Make an exact copy of the entries, taking out every picture.

[Before-and-after change data]
_____

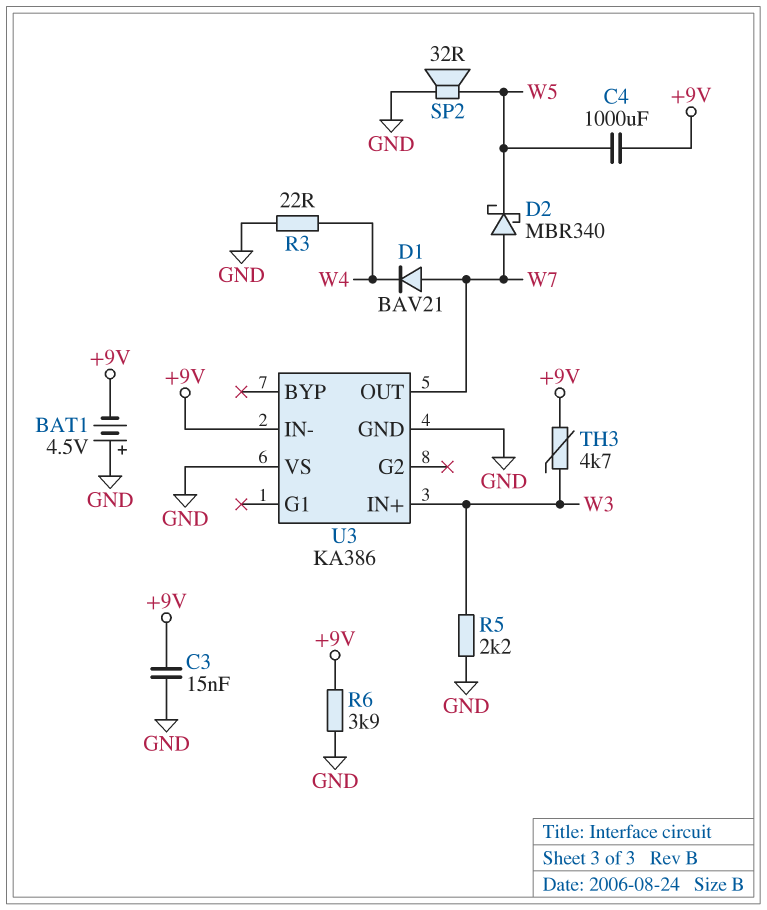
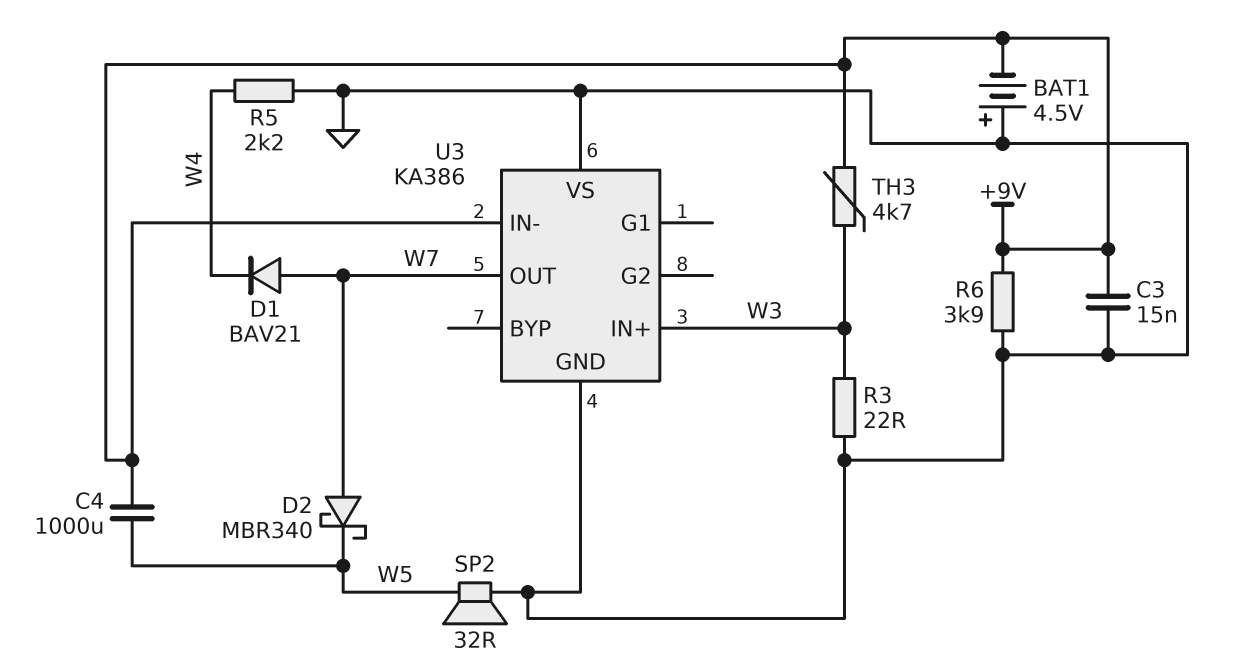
R3: 22 (GND, W4) -> 22 (GND, W3)
R5: 2.2k (GND, W3) -> 2.2k (GND, W4)

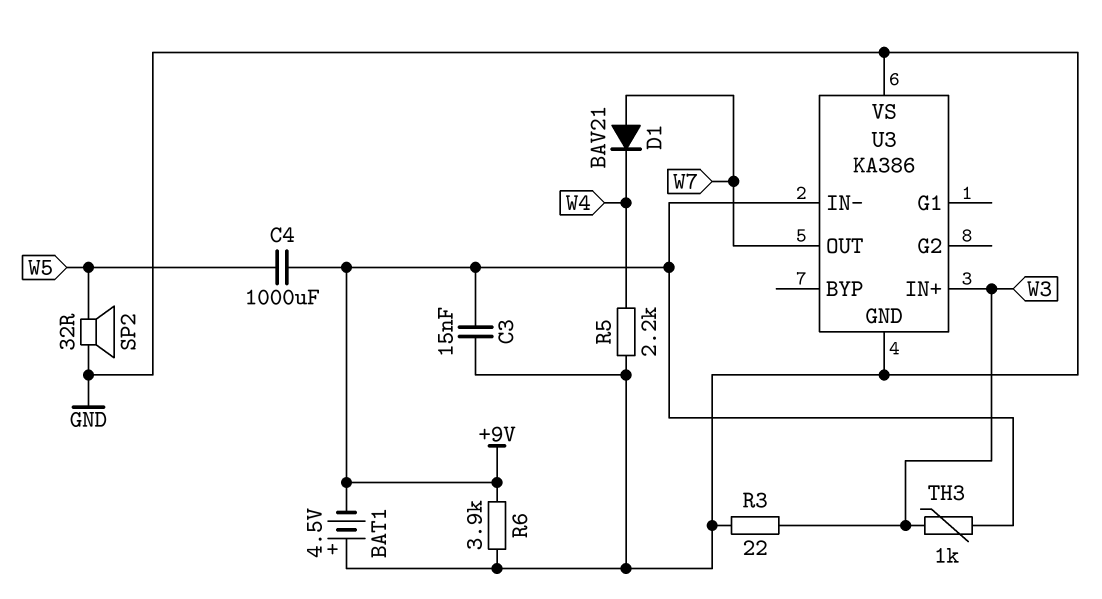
D2: schottky MBR340 (A W7, K W5) -> none
TH3: 4.7k (+9V, W3) -> 1k (+9V, W3)

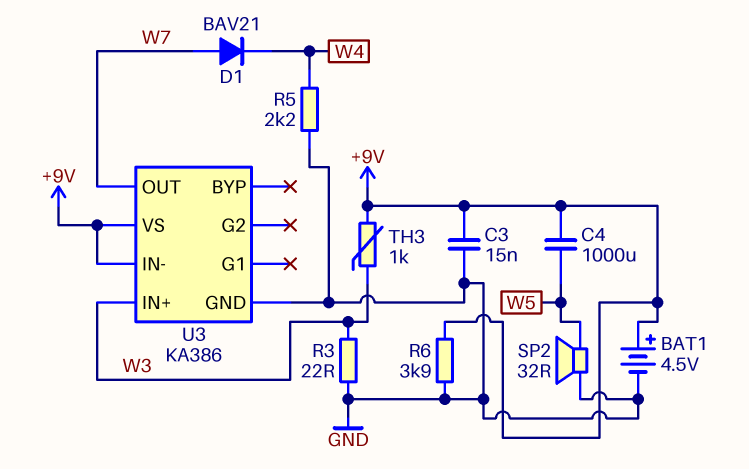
BAT1: 4.5V (plus GND, minus +9V) -> 4.5V (plus +9V, minus GND)
U3 pin VS: GND -> +9V

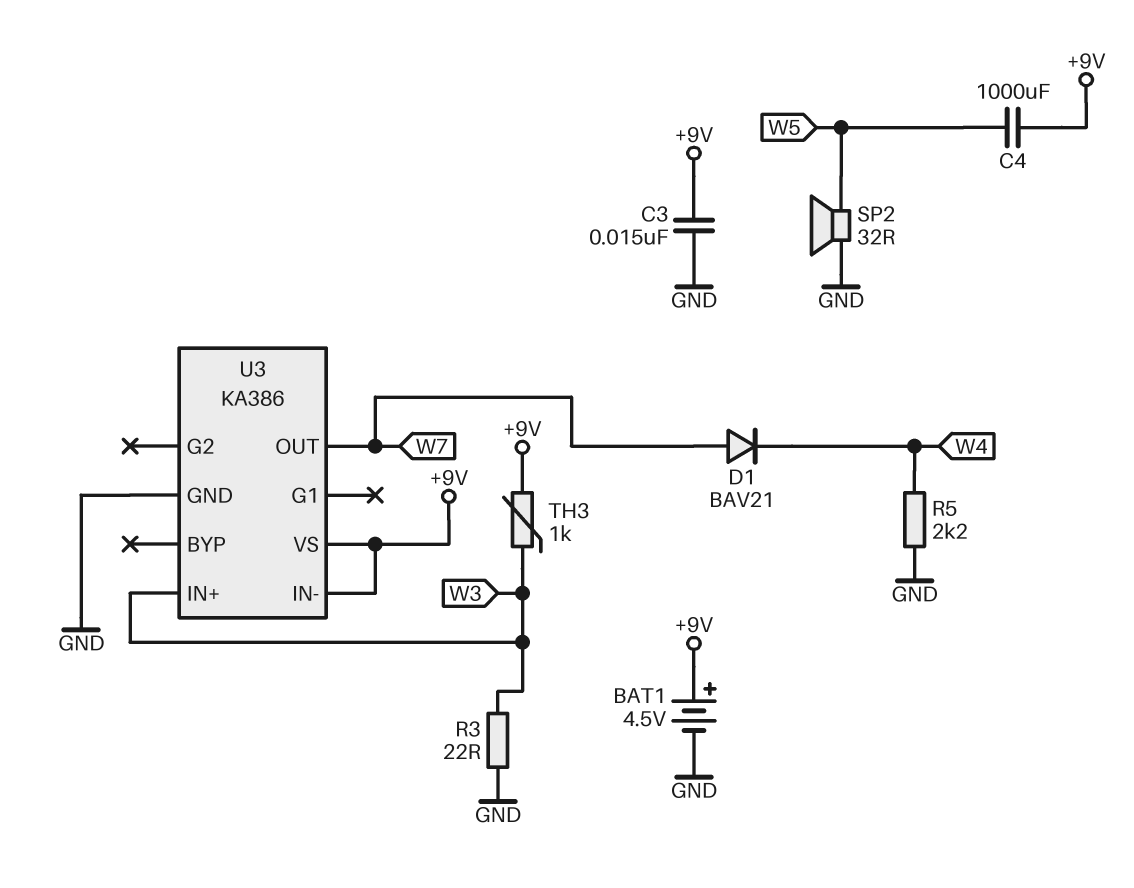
R6: 3.9k (+9V, GND) -> none

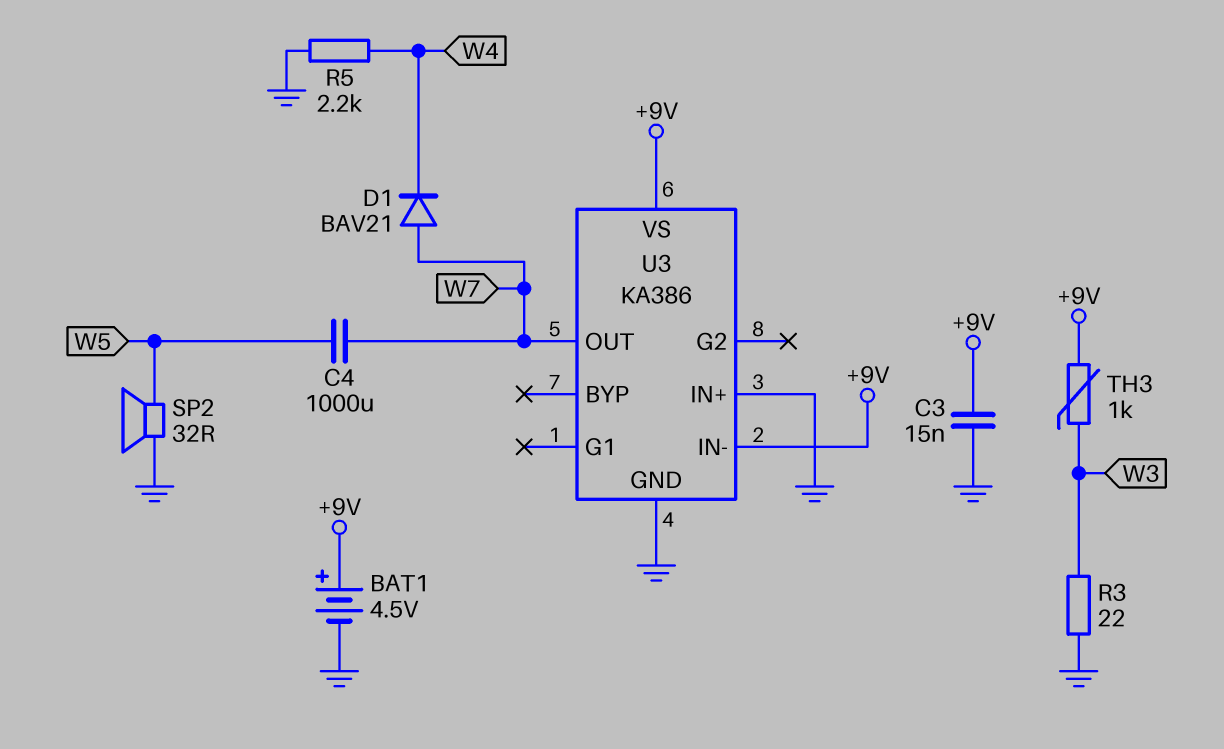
C4: 1000uF (+9V, W5) -> 1000uF (W5, W7)
U3 pin IN+: W3 -> GND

_____

### Output of the exercise:
R3: 22 (GND, W4) -> 22 (GND, W3)
R5: 2.2k (GND, W3) -> 2.2k (GND, W4)

D2: schottky MBR340 (A W7, K W5) -> none
TH3: 4.7k (+9V, W3) -> 1k (+9V, W3)

BAT1: 4.5V (plus GND, minus +9V) -> 4.5V (plus +9V, minus GND)
U3 pin VS: GND -> +9V

R6: 3.9k (+9V, GND) -> none

C4: 1000uF (+9V, W5) -> 1000uF (W5, W7)
U3 pin IN+: W3 -> GND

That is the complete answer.